((

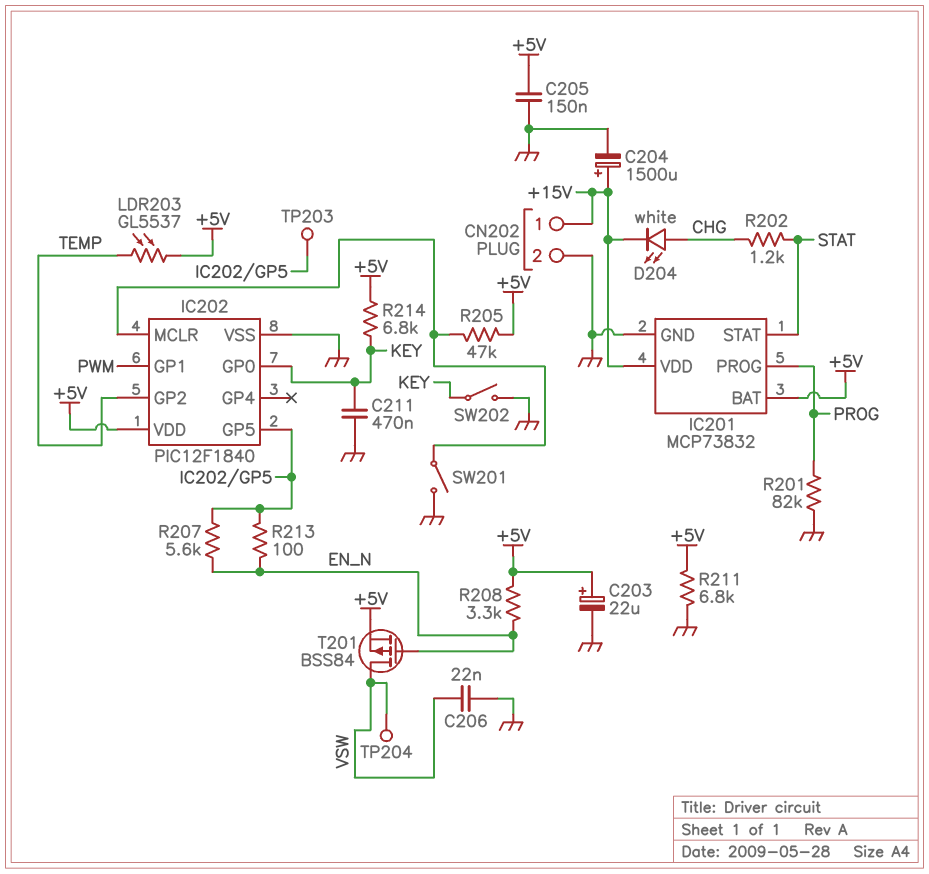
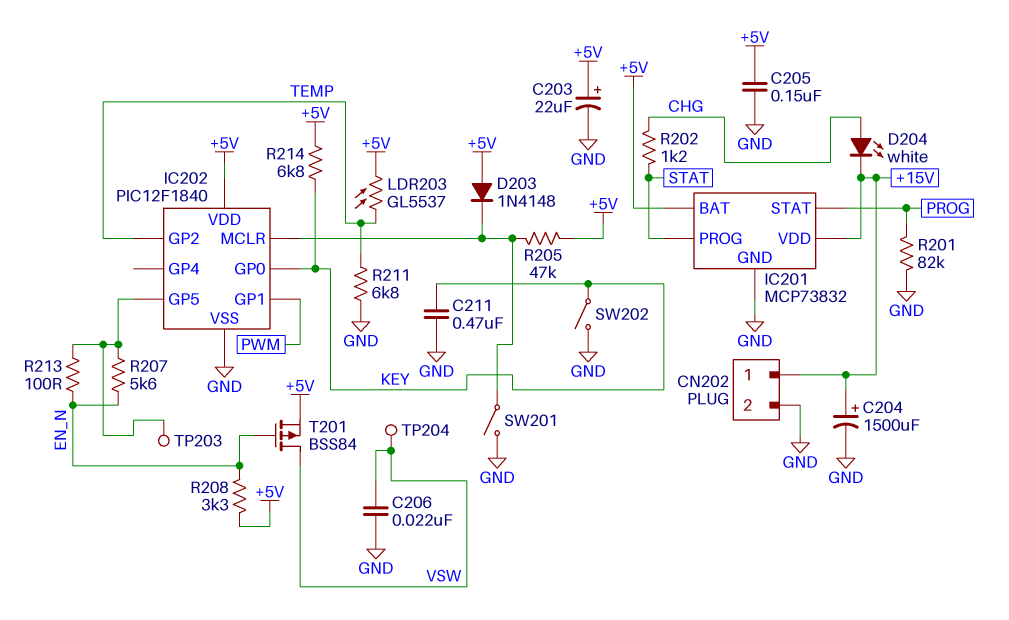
D203: none -> diode 1N4148 (A +5V, K IC202/MCLR)
IC201 pin PROG: PROG -> STAT
IC201 pin STAT: STAT -> PROG
R211: 6.8k (+5V, GND) -> 6.8k (GND, TEMP)

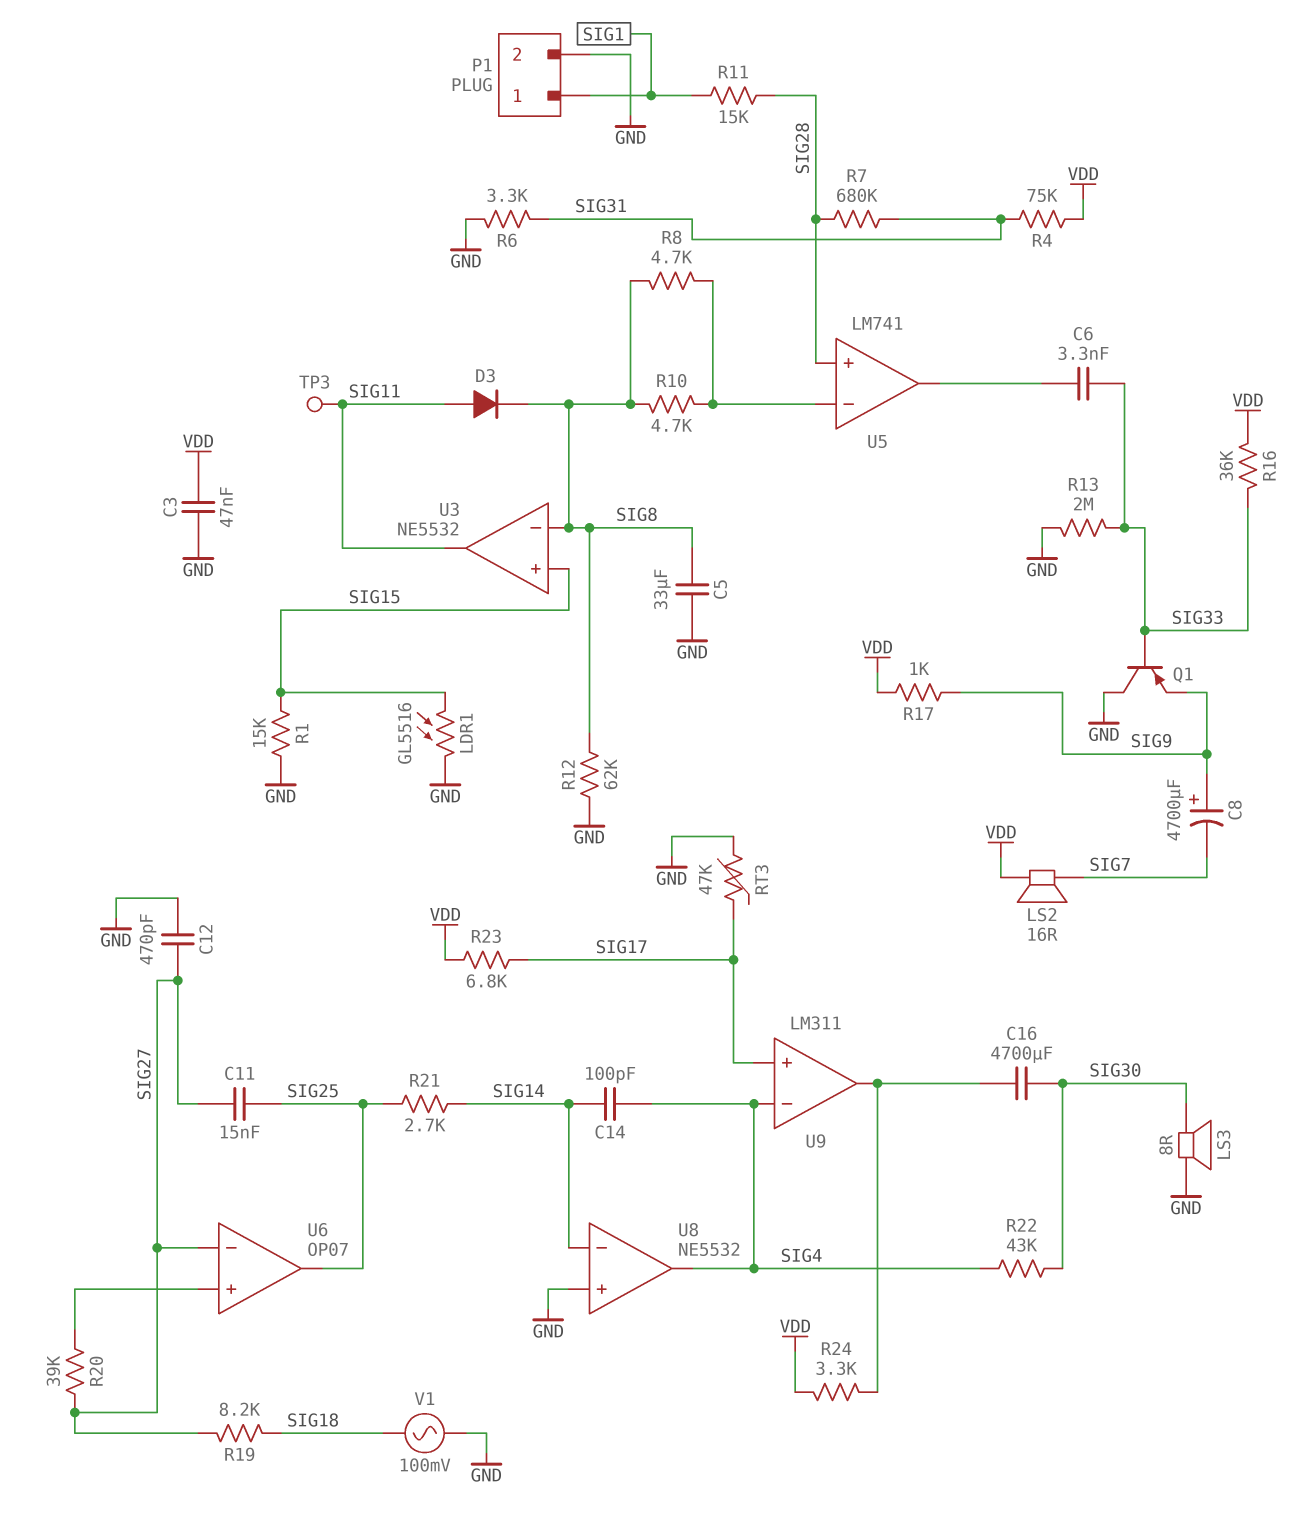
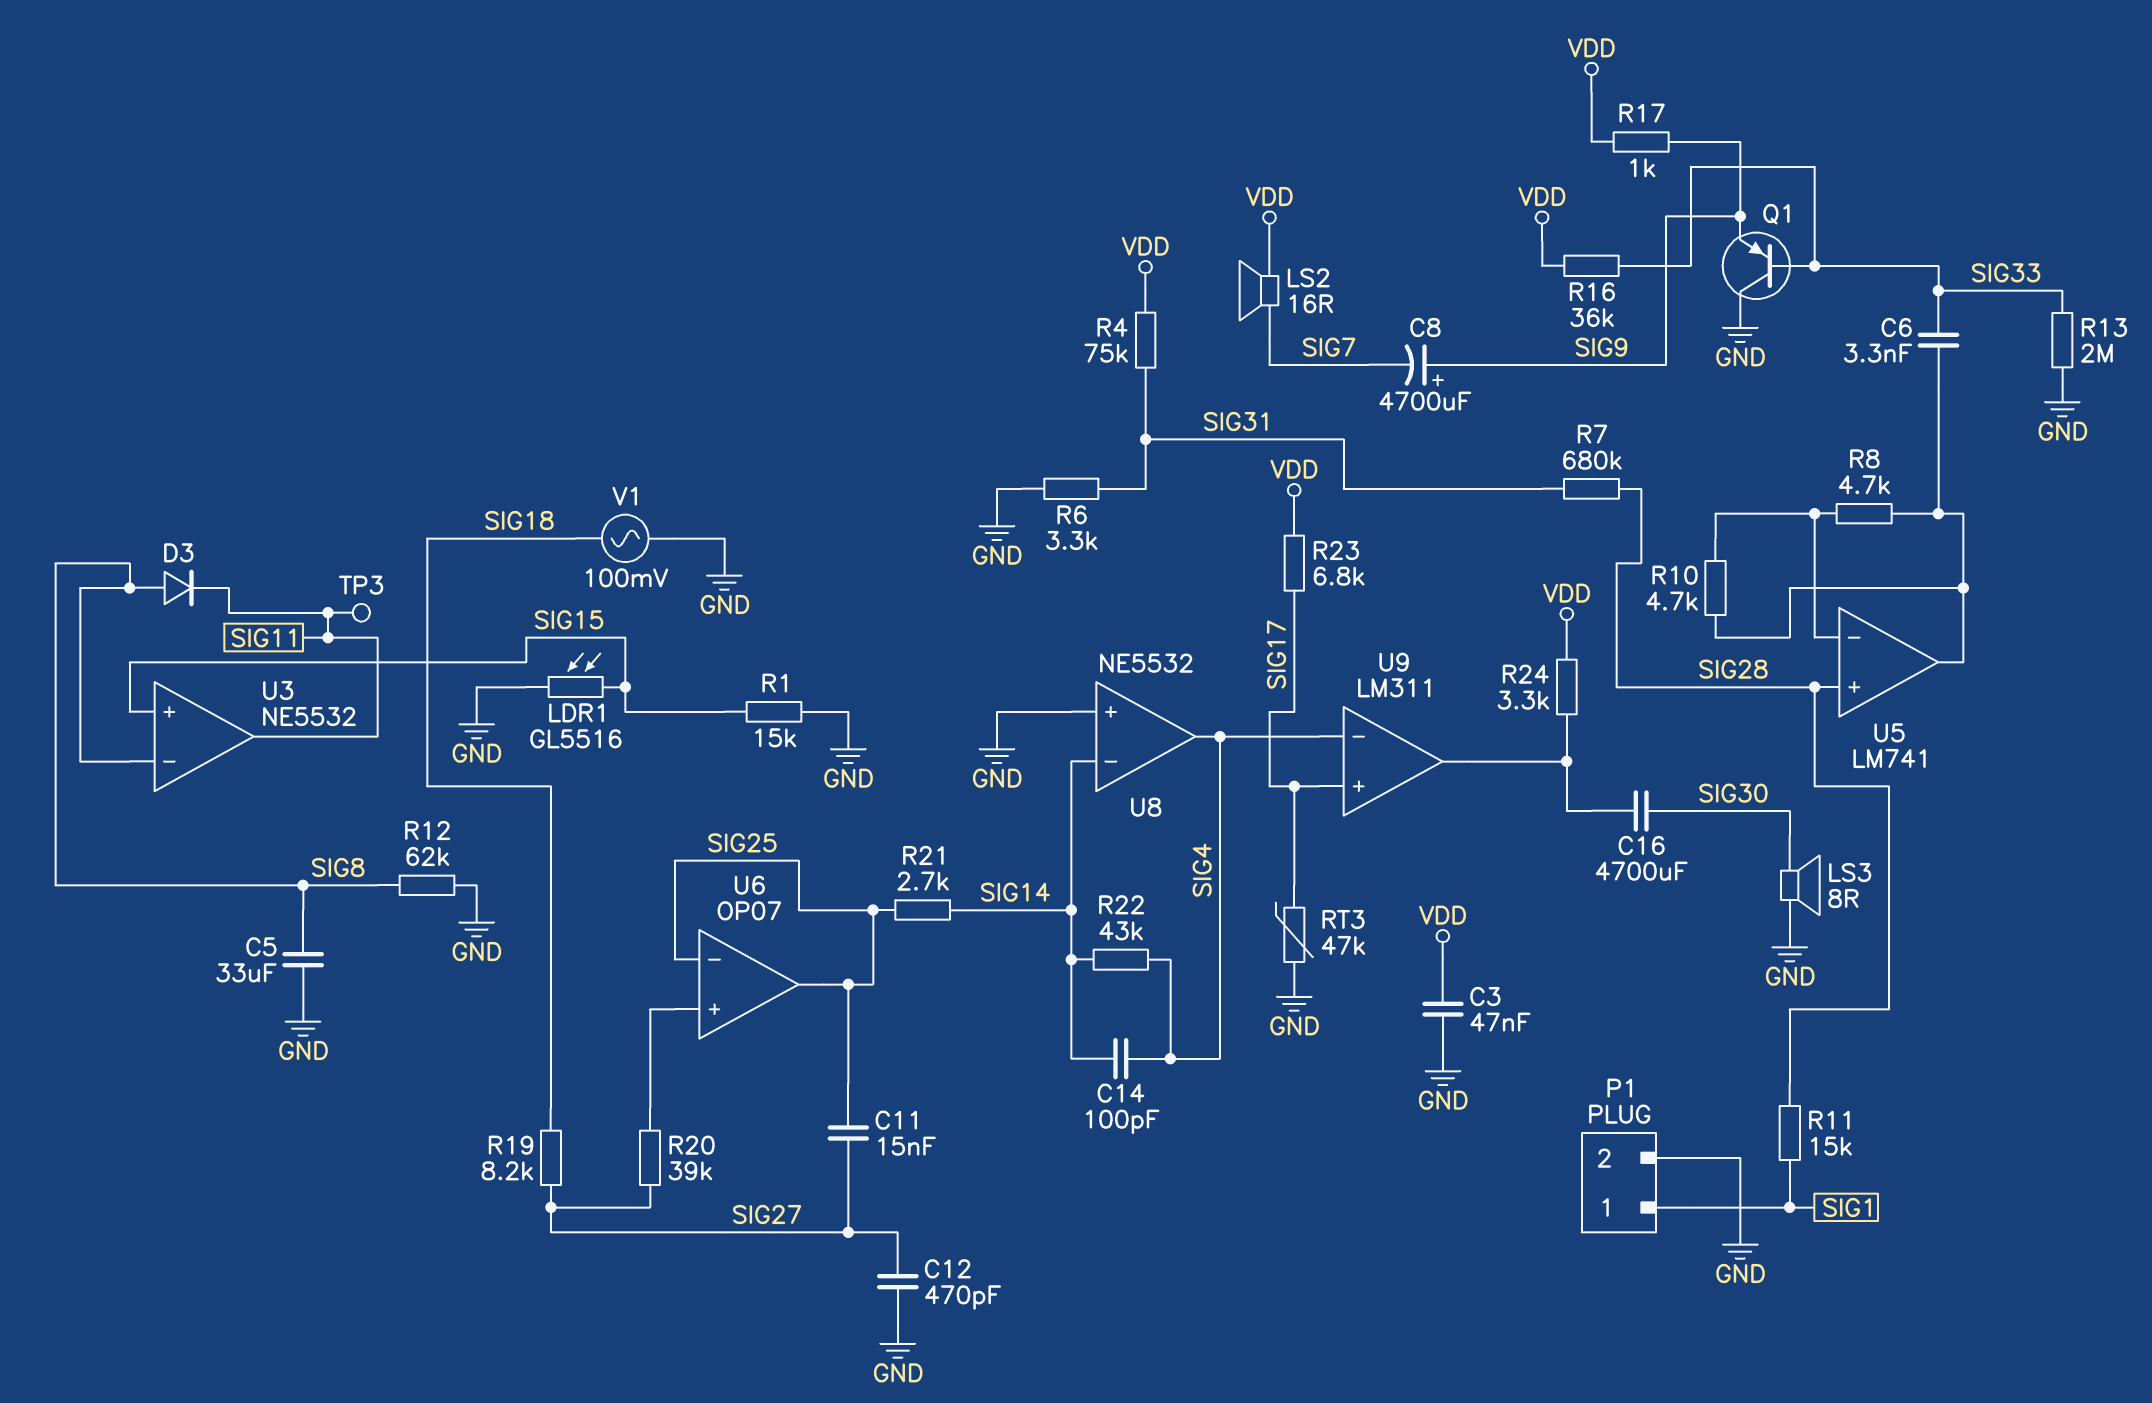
D3: diode (A SIG11, K SIG8) -> diode (A SIG8, K SIG11)
R8: 4.7k (SIG8, U5/in-) -> 4.7k (U5/in-, U5/out)
R10: 4.7k (SIG8, U5/in-) -> 4.7k (U5/in-, U5/out)
R22: 43k (SIG4, SIG30) -> 43k (SIG4, SIG14)
U6 pin in-: SIG27 -> SIG25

))

§ Task directions
If a record holds a picture, leave the picture out, but copy everything else exactly.

§ Task answer
D203: none -> diode 1N4148 (A +5V, K IC202/MCLR)
IC201 pin PROG: PROG -> STAT
IC201 pin STAT: STAT -> PROG
R211: 6.8k (+5V, GND) -> 6.8k (GND, TEMP)

D3: diode (A SIG11, K SIG8) -> diode (A SIG8, K SIG11)
R8: 4.7k (SIG8, U5/in-) -> 4.7k (U5/in-, U5/out)
R10: 4.7k (SIG8, U5/in-) -> 4.7k (U5/in-, U5/out)
R22: 43k (SIG4, SIG30) -> 43k (SIG4, SIG14)
U6 pin in-: SIG27 -> SIG25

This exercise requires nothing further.